■ Source data ■
•••

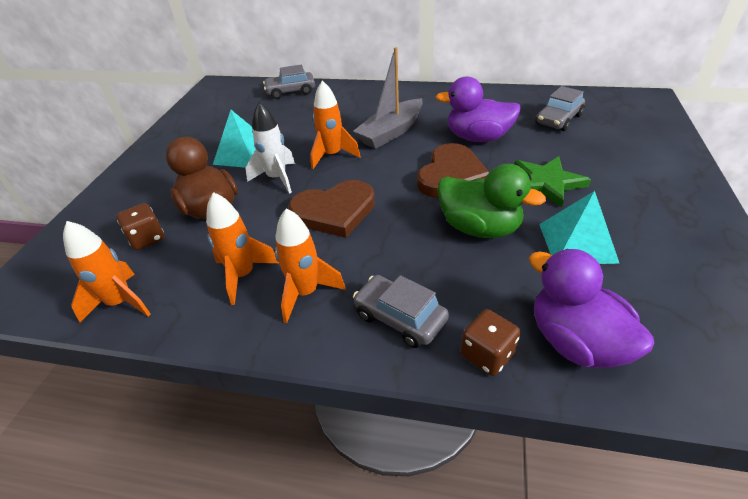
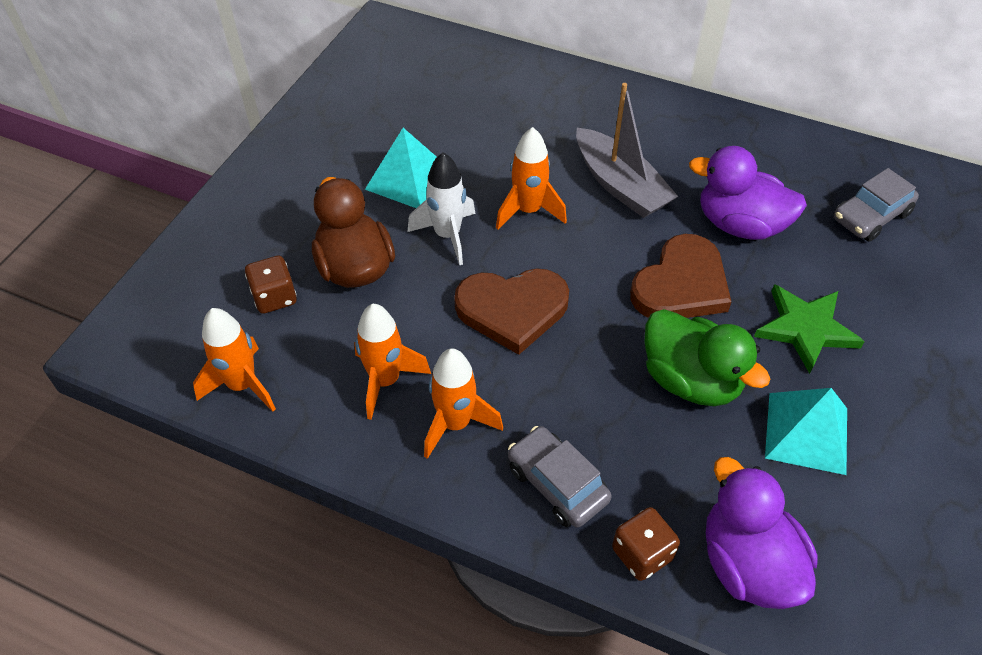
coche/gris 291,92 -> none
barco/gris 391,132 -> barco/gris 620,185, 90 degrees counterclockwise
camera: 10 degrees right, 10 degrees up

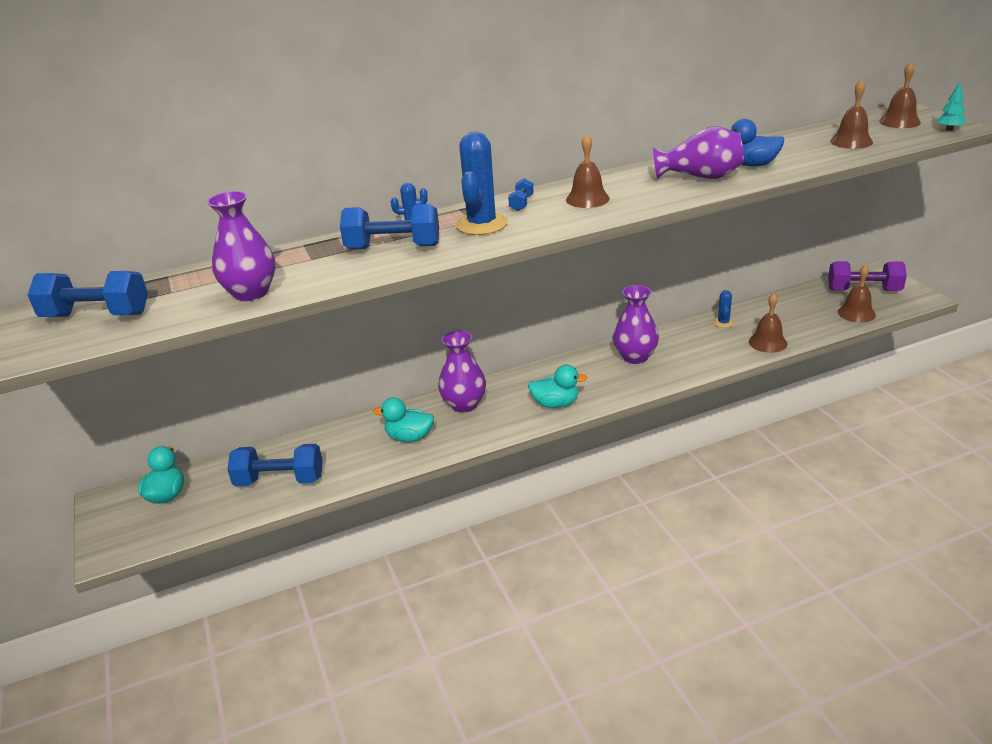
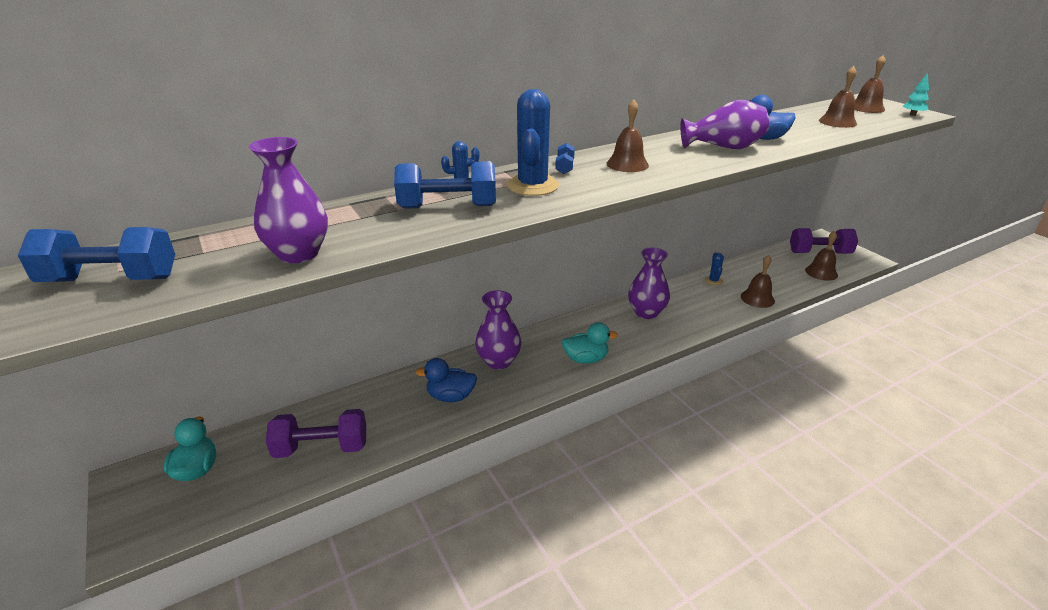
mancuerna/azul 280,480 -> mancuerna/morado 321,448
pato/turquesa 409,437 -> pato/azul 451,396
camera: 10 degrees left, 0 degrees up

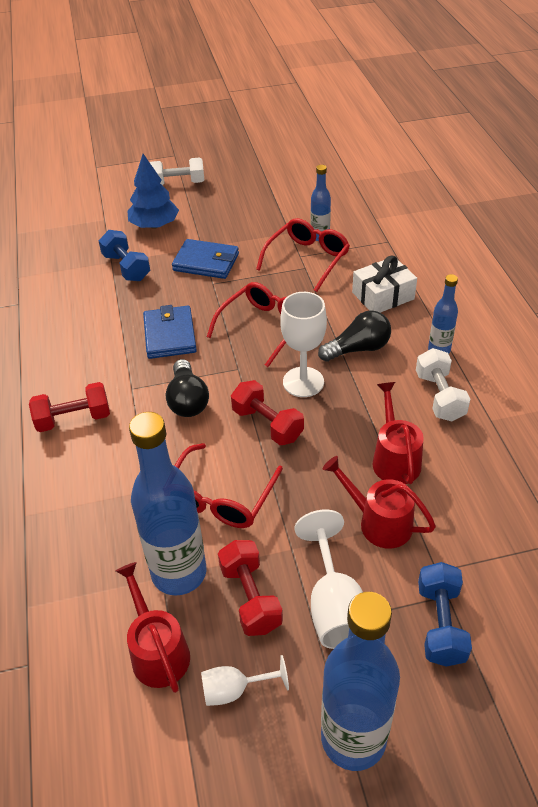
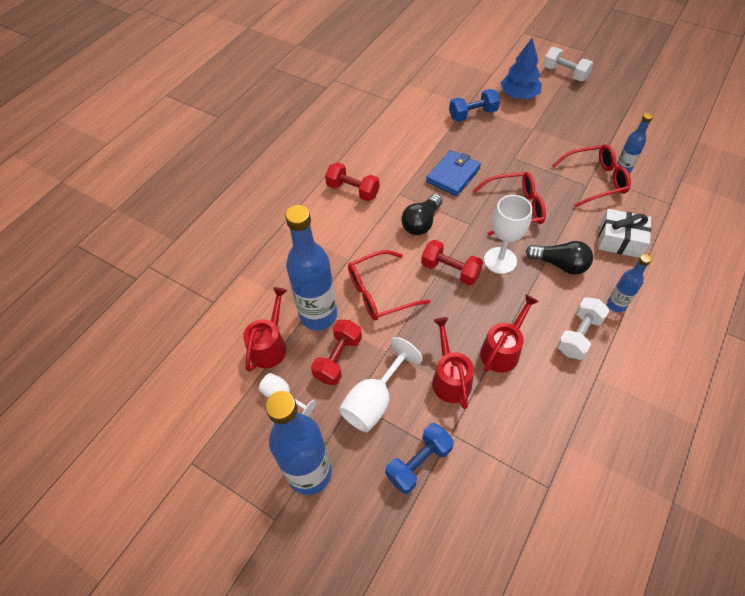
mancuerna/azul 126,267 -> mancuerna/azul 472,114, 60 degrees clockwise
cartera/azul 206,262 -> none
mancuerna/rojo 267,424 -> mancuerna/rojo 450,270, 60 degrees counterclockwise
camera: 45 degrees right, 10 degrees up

•••

■ WHAT THE TASK REQUIRES ■
From the entries above, say how many lines contain "gris". Only the number is wanted.

■ OUTPUT BELOW ■
2